■ About this exercise ■
Set down exactly the lines below between the line holding "black ball: 4 -> 6" and the line holding "yellow heart: 3 -> 0", inclusive; no other line belongs in the answer.

Source records:
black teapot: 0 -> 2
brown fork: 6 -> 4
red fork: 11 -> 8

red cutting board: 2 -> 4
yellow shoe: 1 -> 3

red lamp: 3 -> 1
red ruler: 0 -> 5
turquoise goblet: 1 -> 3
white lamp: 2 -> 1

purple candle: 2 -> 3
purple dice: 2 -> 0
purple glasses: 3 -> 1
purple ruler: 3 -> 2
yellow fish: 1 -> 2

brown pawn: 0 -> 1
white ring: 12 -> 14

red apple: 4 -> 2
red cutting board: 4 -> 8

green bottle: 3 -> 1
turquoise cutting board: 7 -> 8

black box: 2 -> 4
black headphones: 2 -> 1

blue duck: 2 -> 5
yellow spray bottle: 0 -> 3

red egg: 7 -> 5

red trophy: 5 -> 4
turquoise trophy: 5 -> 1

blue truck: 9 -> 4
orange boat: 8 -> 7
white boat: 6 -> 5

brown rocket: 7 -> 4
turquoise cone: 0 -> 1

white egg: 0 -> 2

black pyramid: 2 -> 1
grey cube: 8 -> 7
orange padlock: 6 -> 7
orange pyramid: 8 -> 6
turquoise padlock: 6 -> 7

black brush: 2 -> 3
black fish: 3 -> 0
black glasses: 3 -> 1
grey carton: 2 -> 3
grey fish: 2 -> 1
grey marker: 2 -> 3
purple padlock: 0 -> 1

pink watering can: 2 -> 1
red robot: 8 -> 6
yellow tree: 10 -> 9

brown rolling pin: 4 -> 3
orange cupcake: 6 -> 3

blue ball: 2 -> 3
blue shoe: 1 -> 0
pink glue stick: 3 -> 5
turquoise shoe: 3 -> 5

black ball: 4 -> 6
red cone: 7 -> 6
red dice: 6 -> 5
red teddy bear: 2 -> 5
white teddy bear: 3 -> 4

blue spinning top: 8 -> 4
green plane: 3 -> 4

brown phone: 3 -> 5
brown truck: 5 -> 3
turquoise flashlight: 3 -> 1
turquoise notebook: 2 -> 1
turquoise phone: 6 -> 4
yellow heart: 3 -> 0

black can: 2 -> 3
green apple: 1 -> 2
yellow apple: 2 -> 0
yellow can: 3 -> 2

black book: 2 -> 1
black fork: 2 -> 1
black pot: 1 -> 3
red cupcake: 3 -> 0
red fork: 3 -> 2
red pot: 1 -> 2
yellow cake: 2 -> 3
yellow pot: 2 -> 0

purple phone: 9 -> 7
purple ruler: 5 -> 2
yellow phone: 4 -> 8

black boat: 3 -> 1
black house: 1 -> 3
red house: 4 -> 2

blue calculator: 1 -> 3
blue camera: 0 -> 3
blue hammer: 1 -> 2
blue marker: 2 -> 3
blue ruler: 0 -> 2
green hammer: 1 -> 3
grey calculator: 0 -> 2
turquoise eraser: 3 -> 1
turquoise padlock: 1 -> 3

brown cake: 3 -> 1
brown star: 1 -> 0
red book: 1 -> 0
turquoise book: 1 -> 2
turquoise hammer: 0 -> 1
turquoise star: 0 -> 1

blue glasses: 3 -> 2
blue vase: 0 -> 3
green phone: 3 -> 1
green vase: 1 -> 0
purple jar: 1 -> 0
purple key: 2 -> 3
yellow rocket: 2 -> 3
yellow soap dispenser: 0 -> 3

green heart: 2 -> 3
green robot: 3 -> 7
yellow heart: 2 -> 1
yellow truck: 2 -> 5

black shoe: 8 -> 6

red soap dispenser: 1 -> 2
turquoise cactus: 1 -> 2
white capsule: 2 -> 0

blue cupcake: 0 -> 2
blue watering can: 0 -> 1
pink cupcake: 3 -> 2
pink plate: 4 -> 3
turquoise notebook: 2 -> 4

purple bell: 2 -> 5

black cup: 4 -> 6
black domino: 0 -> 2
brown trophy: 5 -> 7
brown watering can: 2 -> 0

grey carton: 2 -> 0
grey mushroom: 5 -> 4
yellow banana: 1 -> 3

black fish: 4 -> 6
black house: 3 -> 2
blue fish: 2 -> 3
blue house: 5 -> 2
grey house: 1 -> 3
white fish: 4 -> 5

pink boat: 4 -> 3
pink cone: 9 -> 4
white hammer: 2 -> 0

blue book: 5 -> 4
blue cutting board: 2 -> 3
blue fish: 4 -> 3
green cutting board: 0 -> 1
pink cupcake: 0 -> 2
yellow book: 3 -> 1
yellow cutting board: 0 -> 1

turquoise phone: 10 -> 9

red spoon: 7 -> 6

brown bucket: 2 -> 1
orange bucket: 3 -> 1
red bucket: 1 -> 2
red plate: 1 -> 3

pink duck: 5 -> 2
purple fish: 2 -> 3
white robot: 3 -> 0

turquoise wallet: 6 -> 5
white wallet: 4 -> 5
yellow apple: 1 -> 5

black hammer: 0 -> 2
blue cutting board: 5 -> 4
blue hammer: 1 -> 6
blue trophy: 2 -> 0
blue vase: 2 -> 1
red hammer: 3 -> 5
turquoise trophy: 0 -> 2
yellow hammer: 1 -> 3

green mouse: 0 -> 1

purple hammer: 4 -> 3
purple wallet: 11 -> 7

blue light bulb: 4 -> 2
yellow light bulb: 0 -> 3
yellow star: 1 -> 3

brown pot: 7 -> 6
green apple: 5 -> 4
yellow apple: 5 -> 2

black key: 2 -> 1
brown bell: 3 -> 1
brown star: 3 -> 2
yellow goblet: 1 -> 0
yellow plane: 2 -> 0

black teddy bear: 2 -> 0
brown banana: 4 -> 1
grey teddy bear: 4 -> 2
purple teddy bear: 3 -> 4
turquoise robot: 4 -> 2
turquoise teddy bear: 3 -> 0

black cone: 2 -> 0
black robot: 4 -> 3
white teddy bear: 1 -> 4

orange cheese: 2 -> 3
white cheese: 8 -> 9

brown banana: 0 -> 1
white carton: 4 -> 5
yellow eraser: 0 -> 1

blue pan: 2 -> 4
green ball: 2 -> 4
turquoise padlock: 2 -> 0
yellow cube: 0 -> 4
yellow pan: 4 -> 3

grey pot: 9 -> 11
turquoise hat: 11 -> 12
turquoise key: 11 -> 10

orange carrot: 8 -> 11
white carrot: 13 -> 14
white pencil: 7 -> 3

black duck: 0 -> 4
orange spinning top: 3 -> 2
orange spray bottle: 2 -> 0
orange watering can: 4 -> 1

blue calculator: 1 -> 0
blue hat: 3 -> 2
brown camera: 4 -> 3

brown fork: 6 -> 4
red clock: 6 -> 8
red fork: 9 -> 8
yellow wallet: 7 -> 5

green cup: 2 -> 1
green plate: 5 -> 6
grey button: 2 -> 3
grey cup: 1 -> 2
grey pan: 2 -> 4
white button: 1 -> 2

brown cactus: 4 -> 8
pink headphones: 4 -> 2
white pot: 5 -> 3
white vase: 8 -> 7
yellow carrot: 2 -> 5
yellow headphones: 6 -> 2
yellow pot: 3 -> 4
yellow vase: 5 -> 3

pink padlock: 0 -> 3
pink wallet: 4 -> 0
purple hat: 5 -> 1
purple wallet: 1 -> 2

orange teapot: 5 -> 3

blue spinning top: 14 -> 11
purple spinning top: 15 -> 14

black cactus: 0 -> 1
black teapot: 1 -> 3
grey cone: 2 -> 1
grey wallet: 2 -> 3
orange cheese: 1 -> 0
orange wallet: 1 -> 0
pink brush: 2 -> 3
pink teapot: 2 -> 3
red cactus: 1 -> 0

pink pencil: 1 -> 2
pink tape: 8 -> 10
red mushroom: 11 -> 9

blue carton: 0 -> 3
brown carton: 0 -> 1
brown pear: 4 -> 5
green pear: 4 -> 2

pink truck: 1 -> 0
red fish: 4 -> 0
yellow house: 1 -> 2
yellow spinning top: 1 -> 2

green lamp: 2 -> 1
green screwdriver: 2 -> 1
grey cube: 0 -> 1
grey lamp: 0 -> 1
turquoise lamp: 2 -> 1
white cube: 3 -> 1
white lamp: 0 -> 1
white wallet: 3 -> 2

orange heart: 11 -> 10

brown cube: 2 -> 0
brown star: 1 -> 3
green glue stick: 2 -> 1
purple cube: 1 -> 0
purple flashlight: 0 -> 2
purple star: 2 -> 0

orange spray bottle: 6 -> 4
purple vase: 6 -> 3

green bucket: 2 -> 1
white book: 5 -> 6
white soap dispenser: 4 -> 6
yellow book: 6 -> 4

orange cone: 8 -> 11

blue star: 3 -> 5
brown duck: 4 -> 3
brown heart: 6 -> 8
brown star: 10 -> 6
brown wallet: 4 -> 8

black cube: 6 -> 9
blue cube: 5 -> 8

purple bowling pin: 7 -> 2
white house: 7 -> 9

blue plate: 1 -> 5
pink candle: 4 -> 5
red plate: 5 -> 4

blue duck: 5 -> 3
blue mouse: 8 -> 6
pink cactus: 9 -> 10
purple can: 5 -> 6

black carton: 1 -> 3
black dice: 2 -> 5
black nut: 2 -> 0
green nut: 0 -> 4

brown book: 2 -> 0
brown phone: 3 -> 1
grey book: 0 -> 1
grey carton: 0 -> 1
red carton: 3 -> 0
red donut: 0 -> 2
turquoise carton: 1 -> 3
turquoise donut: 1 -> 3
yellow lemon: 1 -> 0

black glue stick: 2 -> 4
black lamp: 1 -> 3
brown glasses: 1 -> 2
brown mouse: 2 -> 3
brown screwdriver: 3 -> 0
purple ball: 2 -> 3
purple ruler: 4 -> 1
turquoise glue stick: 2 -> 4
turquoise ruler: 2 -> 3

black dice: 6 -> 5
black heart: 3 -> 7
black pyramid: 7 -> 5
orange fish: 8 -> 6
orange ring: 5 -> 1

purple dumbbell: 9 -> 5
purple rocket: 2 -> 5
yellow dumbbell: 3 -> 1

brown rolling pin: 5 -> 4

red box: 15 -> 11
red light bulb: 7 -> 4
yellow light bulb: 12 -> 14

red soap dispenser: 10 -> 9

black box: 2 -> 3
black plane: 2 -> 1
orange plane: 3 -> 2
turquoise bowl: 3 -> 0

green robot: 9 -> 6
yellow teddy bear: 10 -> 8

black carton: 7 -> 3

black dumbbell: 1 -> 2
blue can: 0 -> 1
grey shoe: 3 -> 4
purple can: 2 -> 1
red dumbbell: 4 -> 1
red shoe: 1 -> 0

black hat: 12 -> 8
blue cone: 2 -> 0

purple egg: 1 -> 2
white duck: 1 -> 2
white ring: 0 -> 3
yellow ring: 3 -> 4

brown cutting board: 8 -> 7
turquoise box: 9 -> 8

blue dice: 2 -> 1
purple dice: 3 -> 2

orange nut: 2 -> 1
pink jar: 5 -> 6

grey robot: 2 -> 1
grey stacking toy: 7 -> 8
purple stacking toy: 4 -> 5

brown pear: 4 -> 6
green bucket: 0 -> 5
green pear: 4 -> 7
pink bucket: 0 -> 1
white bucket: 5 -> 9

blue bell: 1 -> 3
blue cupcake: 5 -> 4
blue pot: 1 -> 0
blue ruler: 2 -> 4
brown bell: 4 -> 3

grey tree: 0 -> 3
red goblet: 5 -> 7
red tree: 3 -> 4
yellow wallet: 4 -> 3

■ Completed task ■
black ball: 4 -> 6
red cone: 7 -> 6
red dice: 6 -> 5
red teddy bear: 2 -> 5
white teddy bear: 3 -> 4

blue spinning top: 8 -> 4
green plane: 3 -> 4

brown phone: 3 -> 5
brown truck: 5 -> 3
turquoise flashlight: 3 -> 1
turquoise notebook: 2 -> 1
turquoise phone: 6 -> 4
yellow heart: 3 -> 0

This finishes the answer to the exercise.